▶ [Data supplied]
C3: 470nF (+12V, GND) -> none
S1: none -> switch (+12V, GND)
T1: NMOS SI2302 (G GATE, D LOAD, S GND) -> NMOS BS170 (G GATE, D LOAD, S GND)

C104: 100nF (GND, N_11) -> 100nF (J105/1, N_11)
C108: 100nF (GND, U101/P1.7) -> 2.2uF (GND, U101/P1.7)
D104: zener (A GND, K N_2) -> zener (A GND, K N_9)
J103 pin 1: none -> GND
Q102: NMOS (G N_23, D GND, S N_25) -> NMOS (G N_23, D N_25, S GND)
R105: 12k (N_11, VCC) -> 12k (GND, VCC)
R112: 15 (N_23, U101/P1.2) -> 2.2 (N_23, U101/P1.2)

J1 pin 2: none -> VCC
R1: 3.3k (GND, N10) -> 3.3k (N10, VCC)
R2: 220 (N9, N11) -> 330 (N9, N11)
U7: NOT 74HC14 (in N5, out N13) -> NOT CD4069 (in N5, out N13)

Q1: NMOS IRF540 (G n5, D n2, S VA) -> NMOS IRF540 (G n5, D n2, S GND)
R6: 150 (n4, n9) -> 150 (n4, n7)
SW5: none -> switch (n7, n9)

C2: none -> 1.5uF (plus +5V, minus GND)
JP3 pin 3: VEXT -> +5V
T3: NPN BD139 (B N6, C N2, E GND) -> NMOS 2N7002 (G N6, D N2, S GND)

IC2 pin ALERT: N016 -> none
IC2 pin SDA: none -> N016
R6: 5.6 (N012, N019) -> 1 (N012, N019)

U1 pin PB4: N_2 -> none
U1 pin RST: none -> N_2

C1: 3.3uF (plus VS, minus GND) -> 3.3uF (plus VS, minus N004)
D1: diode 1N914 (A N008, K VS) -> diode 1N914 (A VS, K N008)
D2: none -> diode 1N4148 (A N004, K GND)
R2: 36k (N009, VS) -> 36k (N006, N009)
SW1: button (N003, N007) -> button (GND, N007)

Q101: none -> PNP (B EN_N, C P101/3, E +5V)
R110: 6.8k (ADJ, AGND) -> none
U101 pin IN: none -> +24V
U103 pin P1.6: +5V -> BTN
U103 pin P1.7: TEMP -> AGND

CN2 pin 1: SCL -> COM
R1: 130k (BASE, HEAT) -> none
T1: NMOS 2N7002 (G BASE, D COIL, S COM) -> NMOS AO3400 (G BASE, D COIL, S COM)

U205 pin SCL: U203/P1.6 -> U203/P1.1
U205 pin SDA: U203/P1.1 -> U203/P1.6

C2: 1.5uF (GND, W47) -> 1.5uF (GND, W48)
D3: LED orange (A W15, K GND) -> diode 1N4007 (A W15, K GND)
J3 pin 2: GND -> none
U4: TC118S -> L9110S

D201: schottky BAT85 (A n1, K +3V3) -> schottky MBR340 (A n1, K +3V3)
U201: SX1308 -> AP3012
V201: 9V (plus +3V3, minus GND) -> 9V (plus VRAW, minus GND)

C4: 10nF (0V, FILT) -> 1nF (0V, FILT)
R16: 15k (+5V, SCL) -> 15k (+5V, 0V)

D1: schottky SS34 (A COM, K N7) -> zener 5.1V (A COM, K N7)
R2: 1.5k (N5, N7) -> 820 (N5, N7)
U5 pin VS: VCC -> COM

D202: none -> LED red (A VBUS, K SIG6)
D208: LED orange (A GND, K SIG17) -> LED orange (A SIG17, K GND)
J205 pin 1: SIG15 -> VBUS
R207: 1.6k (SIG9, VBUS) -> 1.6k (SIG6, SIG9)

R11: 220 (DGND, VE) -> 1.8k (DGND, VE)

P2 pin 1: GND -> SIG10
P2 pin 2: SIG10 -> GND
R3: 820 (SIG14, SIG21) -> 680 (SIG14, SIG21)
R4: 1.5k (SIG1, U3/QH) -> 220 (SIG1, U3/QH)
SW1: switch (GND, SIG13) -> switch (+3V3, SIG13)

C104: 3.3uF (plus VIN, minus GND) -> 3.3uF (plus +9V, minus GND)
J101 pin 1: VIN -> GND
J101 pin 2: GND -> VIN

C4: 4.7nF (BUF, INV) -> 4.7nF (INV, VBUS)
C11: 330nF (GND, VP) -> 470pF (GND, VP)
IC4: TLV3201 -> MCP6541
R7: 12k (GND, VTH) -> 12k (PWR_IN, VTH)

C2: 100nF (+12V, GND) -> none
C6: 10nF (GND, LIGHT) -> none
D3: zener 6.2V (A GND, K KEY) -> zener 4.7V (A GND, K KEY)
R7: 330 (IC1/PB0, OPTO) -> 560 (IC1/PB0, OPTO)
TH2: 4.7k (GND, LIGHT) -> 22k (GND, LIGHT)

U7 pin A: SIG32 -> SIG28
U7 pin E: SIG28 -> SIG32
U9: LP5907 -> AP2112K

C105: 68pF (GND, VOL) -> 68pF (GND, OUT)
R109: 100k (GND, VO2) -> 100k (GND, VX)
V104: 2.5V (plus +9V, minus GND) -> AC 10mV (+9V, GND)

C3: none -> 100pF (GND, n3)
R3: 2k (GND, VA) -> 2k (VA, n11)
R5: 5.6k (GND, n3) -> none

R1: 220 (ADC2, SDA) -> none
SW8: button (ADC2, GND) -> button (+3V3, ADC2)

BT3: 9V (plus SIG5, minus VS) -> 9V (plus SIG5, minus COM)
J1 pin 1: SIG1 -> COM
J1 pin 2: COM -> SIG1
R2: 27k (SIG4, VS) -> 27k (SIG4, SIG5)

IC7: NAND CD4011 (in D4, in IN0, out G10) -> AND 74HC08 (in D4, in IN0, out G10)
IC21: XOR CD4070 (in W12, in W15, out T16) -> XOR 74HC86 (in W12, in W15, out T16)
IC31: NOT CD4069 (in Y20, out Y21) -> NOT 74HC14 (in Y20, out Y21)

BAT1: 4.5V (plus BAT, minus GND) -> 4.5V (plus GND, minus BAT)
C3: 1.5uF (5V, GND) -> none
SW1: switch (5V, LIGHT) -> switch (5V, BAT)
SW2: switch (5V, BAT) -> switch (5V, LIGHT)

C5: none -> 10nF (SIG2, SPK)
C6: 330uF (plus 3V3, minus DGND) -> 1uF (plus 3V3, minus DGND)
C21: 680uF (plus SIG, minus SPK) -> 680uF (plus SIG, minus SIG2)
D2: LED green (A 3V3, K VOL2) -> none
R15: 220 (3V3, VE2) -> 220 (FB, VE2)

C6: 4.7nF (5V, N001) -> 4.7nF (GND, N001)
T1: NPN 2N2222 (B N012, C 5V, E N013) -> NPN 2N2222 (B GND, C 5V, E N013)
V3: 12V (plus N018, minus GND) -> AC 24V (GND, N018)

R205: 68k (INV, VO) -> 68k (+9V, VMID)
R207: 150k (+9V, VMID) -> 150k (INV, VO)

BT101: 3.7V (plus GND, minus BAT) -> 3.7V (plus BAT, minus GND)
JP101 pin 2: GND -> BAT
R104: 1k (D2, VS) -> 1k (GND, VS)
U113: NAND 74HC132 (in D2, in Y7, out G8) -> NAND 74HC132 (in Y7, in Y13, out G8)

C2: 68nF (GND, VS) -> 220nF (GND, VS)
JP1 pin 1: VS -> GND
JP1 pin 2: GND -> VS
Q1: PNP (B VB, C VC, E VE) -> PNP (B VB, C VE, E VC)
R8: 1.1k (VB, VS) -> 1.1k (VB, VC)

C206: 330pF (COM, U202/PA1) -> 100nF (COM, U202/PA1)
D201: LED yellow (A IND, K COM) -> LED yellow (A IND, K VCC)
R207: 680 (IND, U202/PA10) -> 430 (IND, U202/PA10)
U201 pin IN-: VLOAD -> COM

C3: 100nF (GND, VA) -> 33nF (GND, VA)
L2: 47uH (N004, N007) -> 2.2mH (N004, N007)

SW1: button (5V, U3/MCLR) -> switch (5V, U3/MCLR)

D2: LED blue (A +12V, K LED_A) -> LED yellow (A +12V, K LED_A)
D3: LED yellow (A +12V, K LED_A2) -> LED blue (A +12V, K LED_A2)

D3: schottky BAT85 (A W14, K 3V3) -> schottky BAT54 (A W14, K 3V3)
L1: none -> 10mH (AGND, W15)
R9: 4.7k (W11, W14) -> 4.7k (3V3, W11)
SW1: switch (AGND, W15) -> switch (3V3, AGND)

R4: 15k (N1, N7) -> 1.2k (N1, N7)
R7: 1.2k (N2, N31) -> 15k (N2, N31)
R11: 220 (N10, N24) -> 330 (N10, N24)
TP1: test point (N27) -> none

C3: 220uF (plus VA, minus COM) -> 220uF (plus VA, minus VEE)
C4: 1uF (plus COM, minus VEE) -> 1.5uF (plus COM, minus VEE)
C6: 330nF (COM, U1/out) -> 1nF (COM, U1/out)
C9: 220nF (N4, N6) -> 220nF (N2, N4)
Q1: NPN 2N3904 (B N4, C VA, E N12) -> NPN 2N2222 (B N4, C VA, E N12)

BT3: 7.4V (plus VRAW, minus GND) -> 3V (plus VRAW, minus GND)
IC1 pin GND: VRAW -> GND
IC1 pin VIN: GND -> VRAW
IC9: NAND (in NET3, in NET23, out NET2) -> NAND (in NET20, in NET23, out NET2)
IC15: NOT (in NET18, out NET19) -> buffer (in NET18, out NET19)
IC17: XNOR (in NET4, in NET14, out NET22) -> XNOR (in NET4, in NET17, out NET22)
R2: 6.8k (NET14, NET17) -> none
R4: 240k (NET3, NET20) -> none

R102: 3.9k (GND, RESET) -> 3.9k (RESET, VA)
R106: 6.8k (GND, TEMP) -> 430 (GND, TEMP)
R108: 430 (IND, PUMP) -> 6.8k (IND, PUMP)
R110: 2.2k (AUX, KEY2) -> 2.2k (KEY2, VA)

▶ [Exercise objective]
Exactly as they appear, copy the lines of the listing above from the first through the one that contains "J1 pin 2: none -> VCC", and nothing more.

▶ [Written solution]
C3: 470nF (+12V, GND) -> none
S1: none -> switch (+12V, GND)
T1: NMOS SI2302 (G GATE, D LOAD, S GND) -> NMOS BS170 (G GATE, D LOAD, S GND)

C104: 100nF (GND, N_11) -> 100nF (J105/1, N_11)
C108: 100nF (GND, U101/P1.7) -> 2.2uF (GND, U101/P1.7)
D104: zener (A GND, K N_2) -> zener (A GND, K N_9)
J103 pin 1: none -> GND
Q102: NMOS (G N_23, D GND, S N_25) -> NMOS (G N_23, D N_25, S GND)
R105: 12k (N_11, VCC) -> 12k (GND, VCC)
R112: 15 (N_23, U101/P1.2) -> 2.2 (N_23, U101/P1.2)

J1 pin 2: none -> VCC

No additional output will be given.